## Source information
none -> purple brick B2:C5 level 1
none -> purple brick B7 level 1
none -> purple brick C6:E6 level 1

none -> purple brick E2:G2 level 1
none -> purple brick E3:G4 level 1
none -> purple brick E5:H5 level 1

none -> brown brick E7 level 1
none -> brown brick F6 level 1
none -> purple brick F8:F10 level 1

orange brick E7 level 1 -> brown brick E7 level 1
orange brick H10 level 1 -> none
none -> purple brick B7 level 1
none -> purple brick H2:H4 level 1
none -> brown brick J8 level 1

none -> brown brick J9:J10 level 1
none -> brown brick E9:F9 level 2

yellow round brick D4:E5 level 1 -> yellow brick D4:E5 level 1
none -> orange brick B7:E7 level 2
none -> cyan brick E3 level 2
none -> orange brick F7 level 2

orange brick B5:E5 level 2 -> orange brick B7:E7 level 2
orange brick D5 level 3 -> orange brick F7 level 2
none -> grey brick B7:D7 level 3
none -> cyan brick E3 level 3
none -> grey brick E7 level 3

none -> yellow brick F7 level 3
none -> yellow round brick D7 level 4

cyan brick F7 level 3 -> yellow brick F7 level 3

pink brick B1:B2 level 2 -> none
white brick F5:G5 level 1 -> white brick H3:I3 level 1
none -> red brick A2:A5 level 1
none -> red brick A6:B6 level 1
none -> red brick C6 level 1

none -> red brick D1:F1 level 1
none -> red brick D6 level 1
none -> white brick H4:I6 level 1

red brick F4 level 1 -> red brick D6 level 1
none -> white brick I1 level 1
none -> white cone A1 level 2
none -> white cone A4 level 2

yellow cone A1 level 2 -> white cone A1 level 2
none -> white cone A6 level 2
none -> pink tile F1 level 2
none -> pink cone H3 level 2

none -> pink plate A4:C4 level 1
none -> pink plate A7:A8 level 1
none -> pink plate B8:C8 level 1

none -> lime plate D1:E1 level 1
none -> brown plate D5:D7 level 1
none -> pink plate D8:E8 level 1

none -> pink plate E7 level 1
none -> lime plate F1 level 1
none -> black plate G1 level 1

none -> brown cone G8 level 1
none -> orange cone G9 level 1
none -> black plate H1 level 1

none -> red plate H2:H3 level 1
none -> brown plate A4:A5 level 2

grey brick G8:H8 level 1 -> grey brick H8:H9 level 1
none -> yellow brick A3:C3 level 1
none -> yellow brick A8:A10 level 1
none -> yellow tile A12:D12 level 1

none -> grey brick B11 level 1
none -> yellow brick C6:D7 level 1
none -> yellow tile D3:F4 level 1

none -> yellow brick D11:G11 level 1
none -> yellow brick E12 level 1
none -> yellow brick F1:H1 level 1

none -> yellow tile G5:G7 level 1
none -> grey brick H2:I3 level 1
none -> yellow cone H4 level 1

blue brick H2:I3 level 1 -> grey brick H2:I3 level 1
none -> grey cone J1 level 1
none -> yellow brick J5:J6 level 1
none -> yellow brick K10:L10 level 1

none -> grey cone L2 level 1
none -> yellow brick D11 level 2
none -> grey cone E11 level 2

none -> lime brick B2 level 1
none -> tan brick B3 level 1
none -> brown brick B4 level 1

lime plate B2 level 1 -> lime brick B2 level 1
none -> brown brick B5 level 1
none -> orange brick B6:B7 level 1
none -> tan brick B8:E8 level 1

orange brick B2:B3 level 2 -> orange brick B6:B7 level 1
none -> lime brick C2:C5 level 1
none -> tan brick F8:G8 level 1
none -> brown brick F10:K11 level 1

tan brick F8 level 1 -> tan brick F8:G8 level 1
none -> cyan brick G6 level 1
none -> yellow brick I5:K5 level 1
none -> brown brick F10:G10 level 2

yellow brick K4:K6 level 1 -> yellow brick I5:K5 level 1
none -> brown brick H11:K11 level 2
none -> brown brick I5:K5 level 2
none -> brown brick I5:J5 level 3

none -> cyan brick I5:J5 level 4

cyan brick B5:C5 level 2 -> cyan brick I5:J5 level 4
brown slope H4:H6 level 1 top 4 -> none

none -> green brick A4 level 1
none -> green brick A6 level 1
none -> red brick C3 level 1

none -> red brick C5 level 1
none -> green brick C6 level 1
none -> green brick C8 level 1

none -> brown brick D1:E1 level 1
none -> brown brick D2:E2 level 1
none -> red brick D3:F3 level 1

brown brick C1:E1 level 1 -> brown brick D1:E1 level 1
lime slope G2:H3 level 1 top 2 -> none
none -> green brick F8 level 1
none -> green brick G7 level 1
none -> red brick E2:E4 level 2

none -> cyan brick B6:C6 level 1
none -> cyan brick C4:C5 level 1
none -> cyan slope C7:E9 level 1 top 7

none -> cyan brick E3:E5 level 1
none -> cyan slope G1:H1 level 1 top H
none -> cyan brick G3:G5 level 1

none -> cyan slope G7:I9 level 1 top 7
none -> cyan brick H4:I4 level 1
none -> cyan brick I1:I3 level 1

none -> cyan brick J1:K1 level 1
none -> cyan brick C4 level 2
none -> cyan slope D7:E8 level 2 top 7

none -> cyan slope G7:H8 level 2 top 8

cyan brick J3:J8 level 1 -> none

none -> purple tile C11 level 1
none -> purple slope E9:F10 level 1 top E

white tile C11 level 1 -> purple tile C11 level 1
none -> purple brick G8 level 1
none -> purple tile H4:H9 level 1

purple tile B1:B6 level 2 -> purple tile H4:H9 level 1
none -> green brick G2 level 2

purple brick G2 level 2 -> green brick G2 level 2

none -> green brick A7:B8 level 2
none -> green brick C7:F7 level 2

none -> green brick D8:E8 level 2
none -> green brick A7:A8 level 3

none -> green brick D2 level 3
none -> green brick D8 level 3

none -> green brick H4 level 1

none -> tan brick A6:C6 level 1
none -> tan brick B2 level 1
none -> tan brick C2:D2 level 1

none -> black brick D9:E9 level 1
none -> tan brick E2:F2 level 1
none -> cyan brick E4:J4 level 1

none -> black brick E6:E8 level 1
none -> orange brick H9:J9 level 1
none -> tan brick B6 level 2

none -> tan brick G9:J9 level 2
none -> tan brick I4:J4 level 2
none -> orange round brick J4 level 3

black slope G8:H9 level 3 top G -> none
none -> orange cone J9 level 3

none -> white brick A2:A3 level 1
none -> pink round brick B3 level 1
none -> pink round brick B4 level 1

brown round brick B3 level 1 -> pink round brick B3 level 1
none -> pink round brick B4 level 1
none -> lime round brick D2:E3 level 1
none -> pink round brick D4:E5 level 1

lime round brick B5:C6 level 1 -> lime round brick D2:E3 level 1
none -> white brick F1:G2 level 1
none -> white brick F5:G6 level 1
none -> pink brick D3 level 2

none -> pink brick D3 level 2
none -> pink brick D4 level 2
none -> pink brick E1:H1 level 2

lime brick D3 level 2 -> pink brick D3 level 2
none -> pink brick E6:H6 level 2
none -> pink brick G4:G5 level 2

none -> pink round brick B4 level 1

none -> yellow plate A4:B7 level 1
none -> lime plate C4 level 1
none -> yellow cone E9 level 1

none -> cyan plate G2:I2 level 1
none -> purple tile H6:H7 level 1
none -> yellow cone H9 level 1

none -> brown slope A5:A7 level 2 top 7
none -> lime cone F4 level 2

## Task
Your reply should be every line of the material, transcribed exactly.

## Your response
none -> purple brick B2:C5 level 1
none -> purple brick B7 level 1
none -> purple brick C6:E6 level 1

none -> purple brick E2:G2 level 1
none -> purple brick E3:G4 level 1
none -> purple brick E5:H5 level 1

none -> brown brick E7 level 1
none -> brown brick F6 level 1
none -> purple brick F8:F10 level 1

orange brick E7 level 1 -> brown brick E7 level 1
orange brick H10 level 1 -> none
none -> purple brick B7 level 1
none -> purple brick H2:H4 level 1
none -> brown brick J8 level 1

none -> brown brick J9:J10 level 1
none -> brown brick E9:F9 level 2

yellow round brick D4:E5 level 1 -> yellow brick D4:E5 level 1
none -> orange brick B7:E7 level 2
none -> cyan brick E3 level 2
none -> orange brick F7 level 2

orange brick B5:E5 level 2 -> orange brick B7:E7 level 2
orange brick D5 level 3 -> orange brick F7 level 2
none -> grey brick B7:D7 level 3
none -> cyan brick E3 level 3
none -> grey brick E7 level 3

none -> yellow brick F7 level 3
none -> yellow round brick D7 level 4

cyan brick F7 level 3 -> yellow brick F7 level 3

pink brick B1:B2 level 2 -> none
white brick F5:G5 level 1 -> white brick H3:I3 level 1
none -> red brick A2:A5 level 1
none -> red brick A6:B6 level 1
none -> red brick C6 level 1

none -> red brick D1:F1 level 1
none -> red brick D6 level 1
none -> white brick H4:I6 level 1

red brick F4 level 1 -> red brick D6 level 1
none -> white brick I1 level 1
none -> white cone A1 level 2
none -> white cone A4 level 2

yellow cone A1 level 2 -> white cone A1 level 2
none -> white cone A6 level 2
none -> pink tile F1 level 2
none -> pink cone H3 level 2

none -> pink plate A4:C4 level 1
none -> pink plate A7:A8 level 1
none -> pink plate B8:C8 level 1

none -> lime plate D1:E1 level 1
none -> brown plate D5:D7 level 1
none -> pink plate D8:E8 level 1

none -> pink plate E7 level 1
none -> lime plate F1 level 1
none -> black plate G1 level 1

none -> brown cone G8 level 1
none -> orange cone G9 level 1
none -> black plate H1 level 1

none -> red plate H2:H3 level 1
none -> brown plate A4:A5 level 2

grey brick G8:H8 level 1 -> grey brick H8:H9 level 1
none -> yellow brick A3:C3 level 1
none -> yellow brick A8:A10 level 1
none -> yellow tile A12:D12 level 1

none -> grey brick B11 level 1
none -> yellow brick C6:D7 level 1
none -> yellow tile D3:F4 level 1

none -> yellow brick D11:G11 level 1
none -> yellow brick E12 level 1
none -> yellow brick F1:H1 level 1

none -> yellow tile G5:G7 level 1
none -> grey brick H2:I3 level 1
none -> yellow cone H4 level 1

blue brick H2:I3 level 1 -> grey brick H2:I3 level 1
none -> grey cone J1 level 1
none -> yellow brick J5:J6 level 1
none -> yellow brick K10:L10 level 1

none -> grey cone L2 level 1
none -> yellow brick D11 level 2
none -> grey cone E11 level 2

none -> lime brick B2 level 1
none -> tan brick B3 level 1
none -> brown brick B4 level 1

lime plate B2 level 1 -> lime brick B2 level 1
none -> brown brick B5 level 1
none -> orange brick B6:B7 level 1
none -> tan brick B8:E8 level 1

orange brick B2:B3 level 2 -> orange brick B6:B7 level 1
none -> lime brick C2:C5 level 1
none -> tan brick F8:G8 level 1
none -> brown brick F10:K11 level 1

tan brick F8 level 1 -> tan brick F8:G8 level 1
none -> cyan brick G6 level 1
none -> yellow brick I5:K5 level 1
none -> brown brick F10:G10 level 2

yellow brick K4:K6 level 1 -> yellow brick I5:K5 level 1
none -> brown brick H11:K11 level 2
none -> brown brick I5:K5 level 2
none -> brown brick I5:J5 level 3

none -> cyan brick I5:J5 level 4

cyan brick B5:C5 level 2 -> cyan brick I5:J5 level 4
brown slope H4:H6 level 1 top 4 -> none

none -> green brick A4 level 1
none -> green brick A6 level 1
none -> red brick C3 level 1

none -> red brick C5 level 1
none -> green brick C6 level 1
none -> green brick C8 level 1

none -> brown brick D1:E1 level 1
none -> brown brick D2:E2 level 1
none -> red brick D3:F3 level 1

brown brick C1:E1 level 1 -> brown brick D1:E1 level 1
lime slope G2:H3 level 1 top 2 -> none
none -> green brick F8 level 1
none -> green brick G7 level 1
none -> red brick E2:E4 level 2

none -> cyan brick B6:C6 level 1
none -> cyan brick C4:C5 level 1
none -> cyan slope C7:E9 level 1 top 7

none -> cyan brick E3:E5 level 1
none -> cyan slope G1:H1 level 1 top H
none -> cyan brick G3:G5 level 1

none -> cyan slope G7:I9 level 1 top 7
none -> cyan brick H4:I4 level 1
none -> cyan brick I1:I3 level 1

none -> cyan brick J1:K1 level 1
none -> cyan brick C4 level 2
none -> cyan slope D7:E8 level 2 top 7

none -> cyan slope G7:H8 level 2 top 8

cyan brick J3:J8 level 1 -> none

none -> purple tile C11 level 1
none -> purple slope E9:F10 level 1 top E

white tile C11 level 1 -> purple tile C11 level 1
none -> purple brick G8 level 1
none -> purple tile H4:H9 level 1

purple tile B1:B6 level 2 -> purple tile H4:H9 level 1
none -> green brick G2 level 2

purple brick G2 level 2 -> green brick G2 level 2

none -> green brick A7:B8 level 2
none -> green brick C7:F7 level 2

none -> green brick D8:E8 level 2
none -> green brick A7:A8 level 3

none -> green brick D2 level 3
none -> green brick D8 level 3

none -> green brick H4 level 1

none -> tan brick A6:C6 level 1
none -> tan brick B2 level 1
none -> tan brick C2:D2 level 1

none -> black brick D9:E9 level 1
none -> tan brick E2:F2 level 1
none -> cyan brick E4:J4 level 1

none -> black brick E6:E8 level 1
none -> orange brick H9:J9 level 1
none -> tan brick B6 level 2

none -> tan brick G9:J9 level 2
none -> tan brick I4:J4 level 2
none -> orange round brick J4 level 3

black slope G8:H9 level 3 top G -> none
none -> orange cone J9 level 3

none -> white brick A2:A3 level 1
none -> pink round brick B3 level 1
none -> pink round brick B4 level 1

brown round brick B3 level 1 -> pink round brick B3 level 1
none -> pink round brick B4 level 1
none -> lime round brick D2:E3 level 1
none -> pink round brick D4:E5 level 1

lime round brick B5:C6 level 1 -> lime round brick D2:E3 level 1
none -> white brick F1:G2 level 1
none -> white brick F5:G6 level 1
none -> pink brick D3 level 2

none -> pink brick D3 level 2
none -> pink brick D4 level 2
none -> pink brick E1:H1 level 2

lime brick D3 level 2 -> pink brick D3 level 2
none -> pink brick E6:H6 level 2
none -> pink brick G4:G5 level 2

none -> pink round brick B4 level 1

none -> yellow plate A4:B7 level 1
none -> lime plate C4 level 1
none -> yellow cone E9 level 1

none -> cyan plate G2:I2 level 1
none -> purple tile H6:H7 level 1
none -> yellow cone H9 level 1

none -> brown slope A5:A7 level 2 top 7
none -> lime cone F4 level 2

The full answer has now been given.